**DATA**

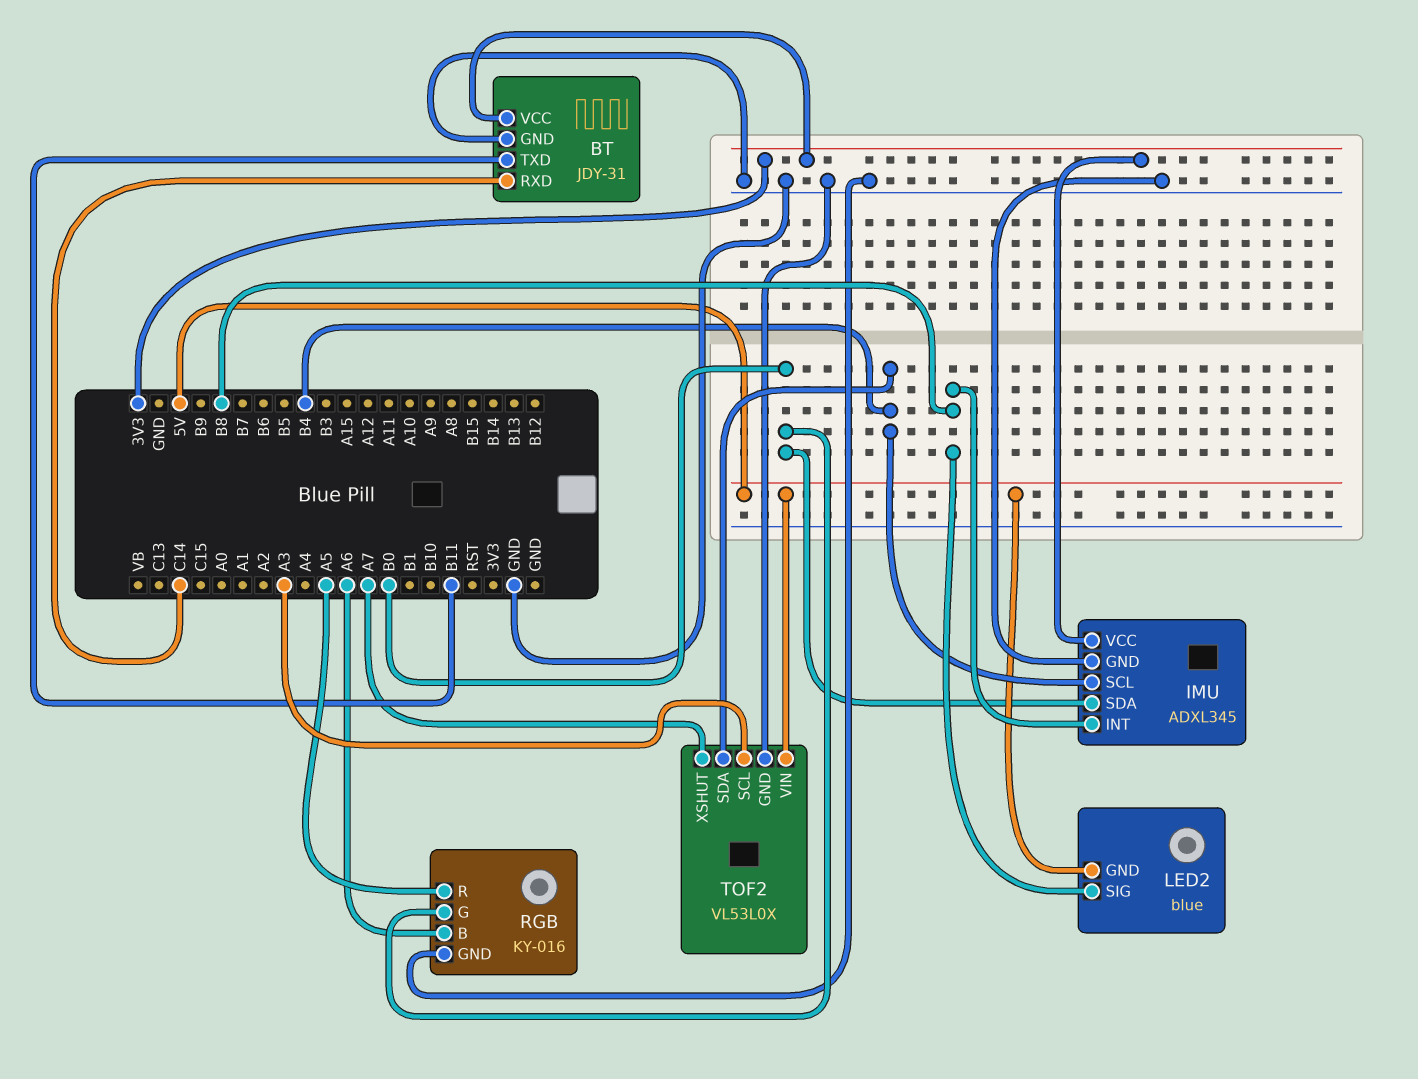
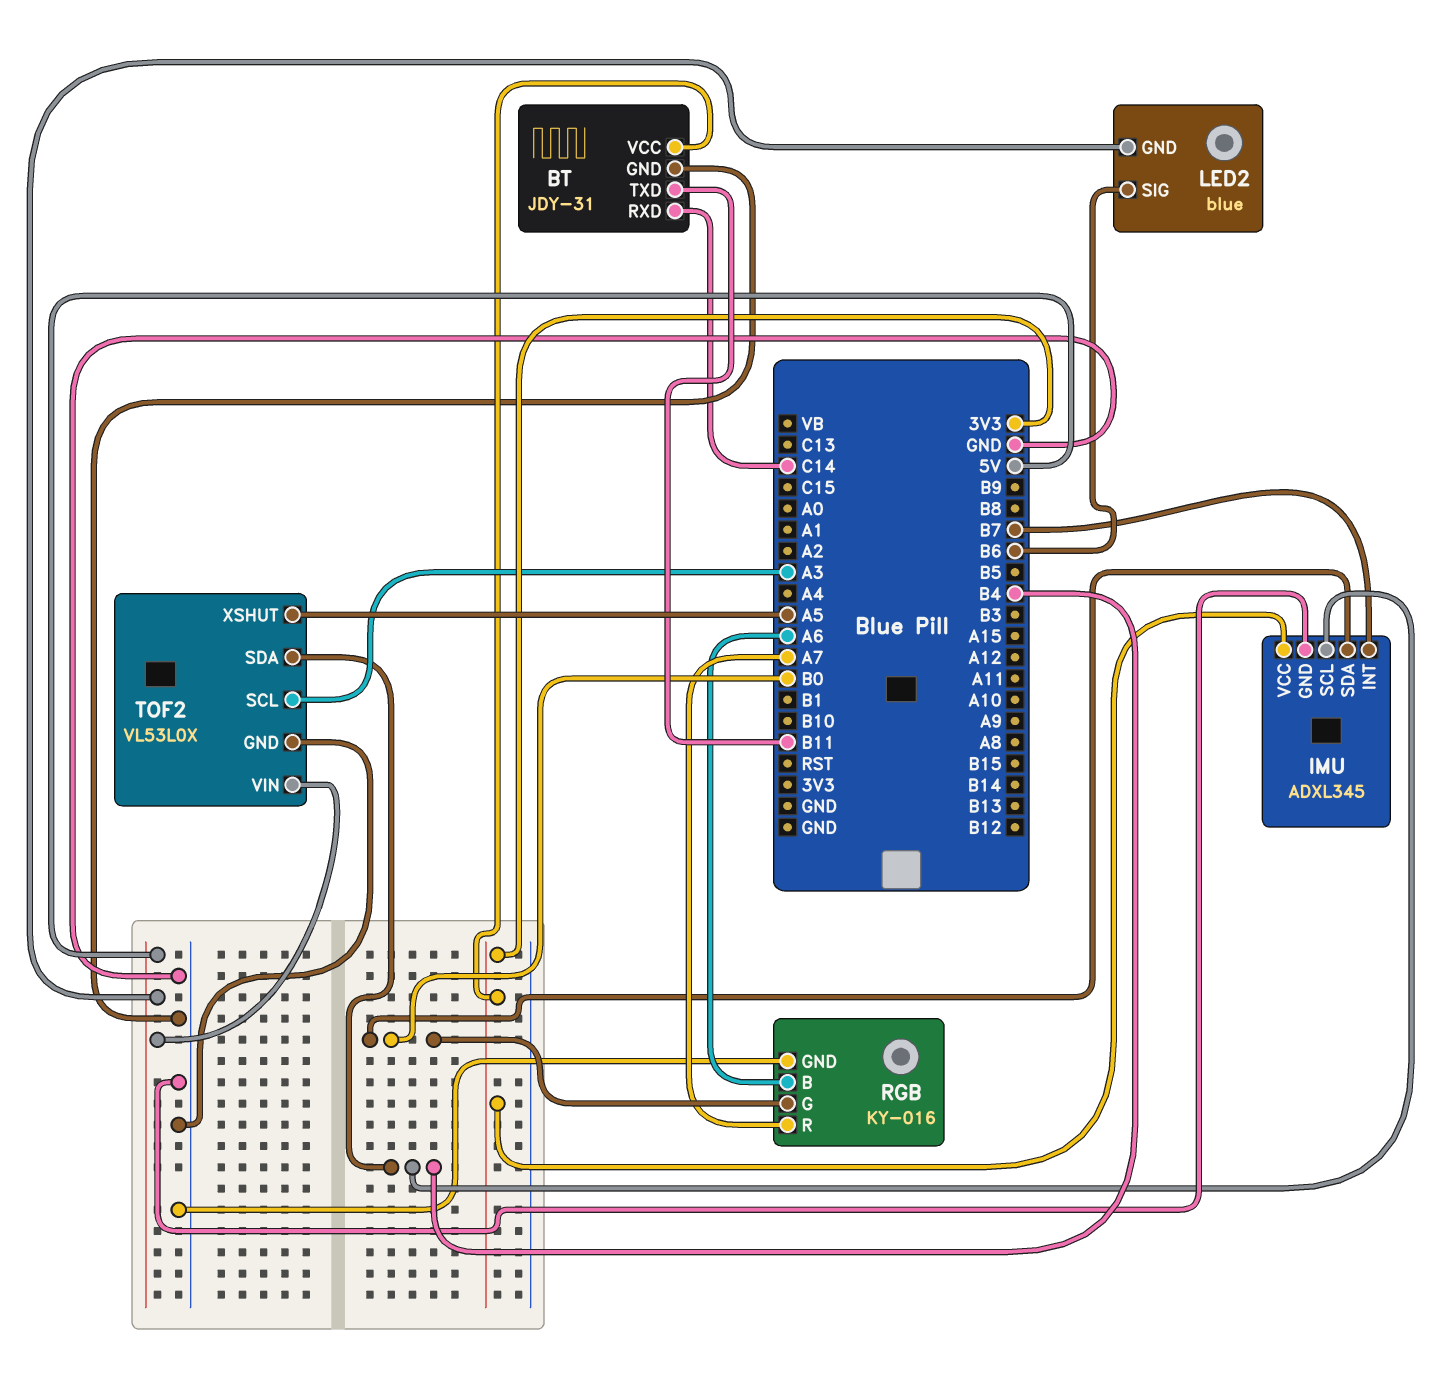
IMU pin INT: B8 -> B7
LED2 pin SIG: B8 -> B6
RGB pin R: A5 -> A7
TOF2 pin XSHUT: A7 -> A5

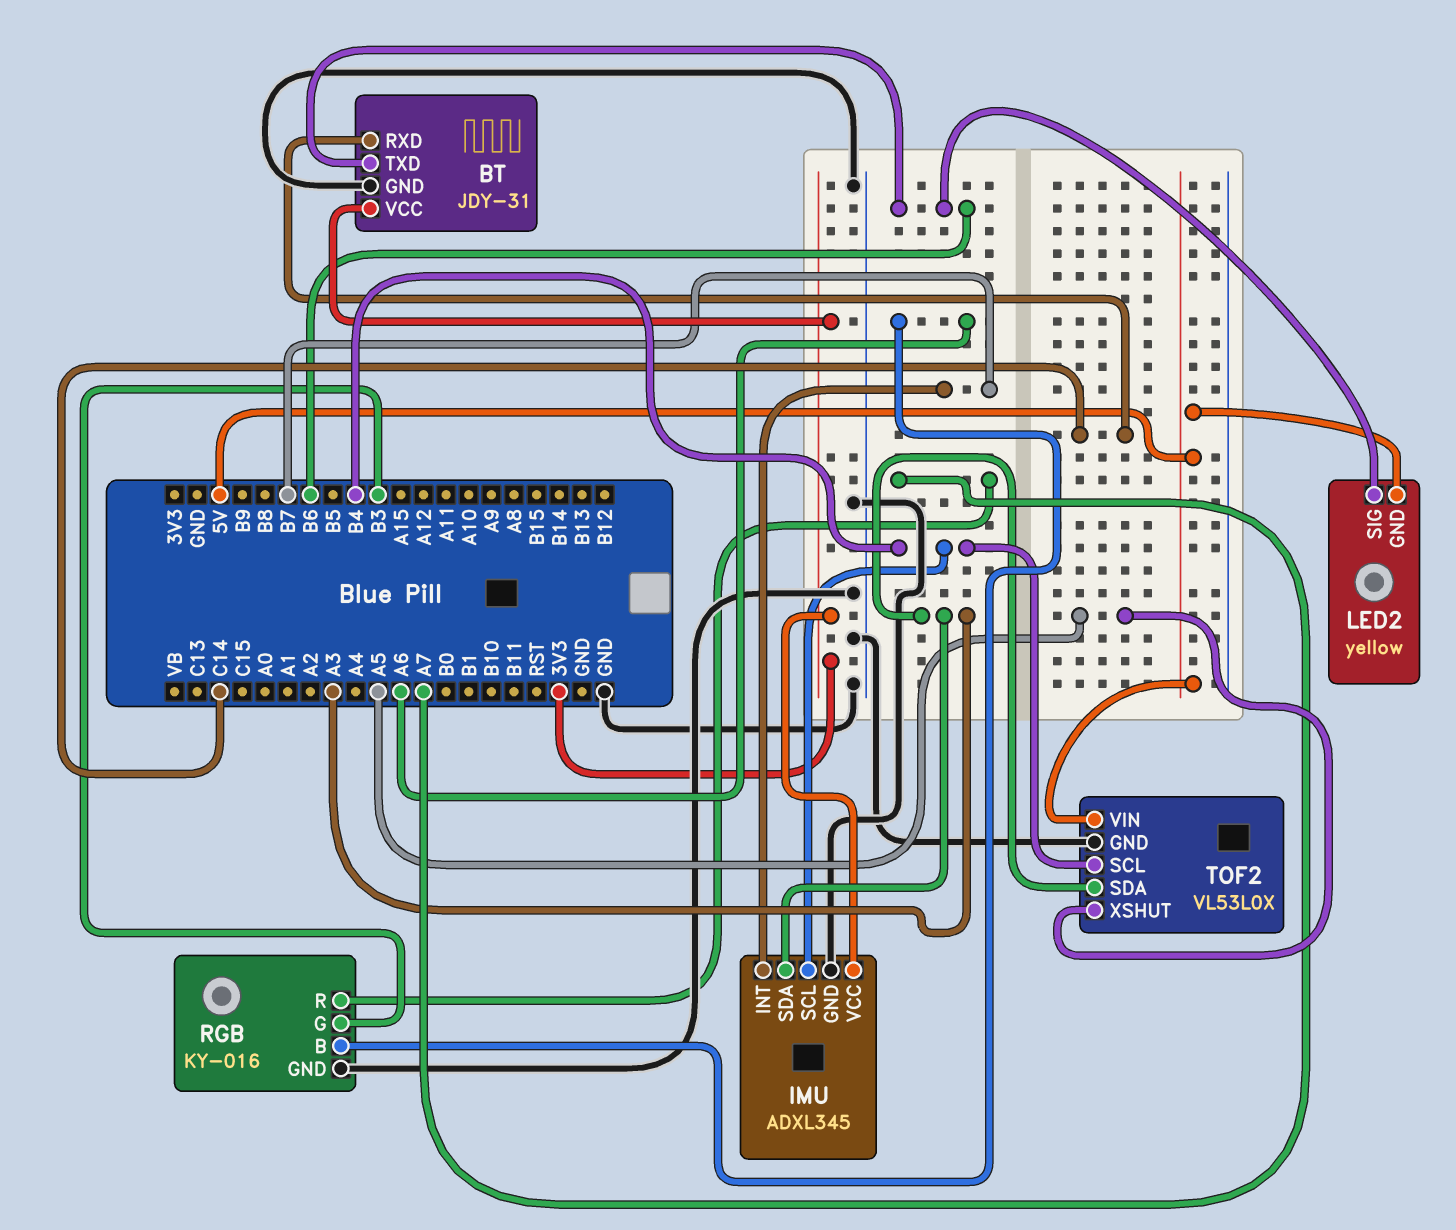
BT pin TXD: B11 -> B6
IMU pin SDA: B0 -> A3
LED2: blue -> yellow
RGB pin G: B0 -> B3
TOF2 pin SCL: A3 -> B4
TOF2 pin SDA: B4 -> A3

**WHAT THE TASK ASKS**
Reproduce only those lines of the entries above that run from the line with "LED2: blue -> yellow" to the final line.

**FINISHED EXERCISE**
LED2: blue -> yellow
RGB pin G: B0 -> B3
TOF2 pin SCL: A3 -> B4
TOF2 pin SDA: B4 -> A3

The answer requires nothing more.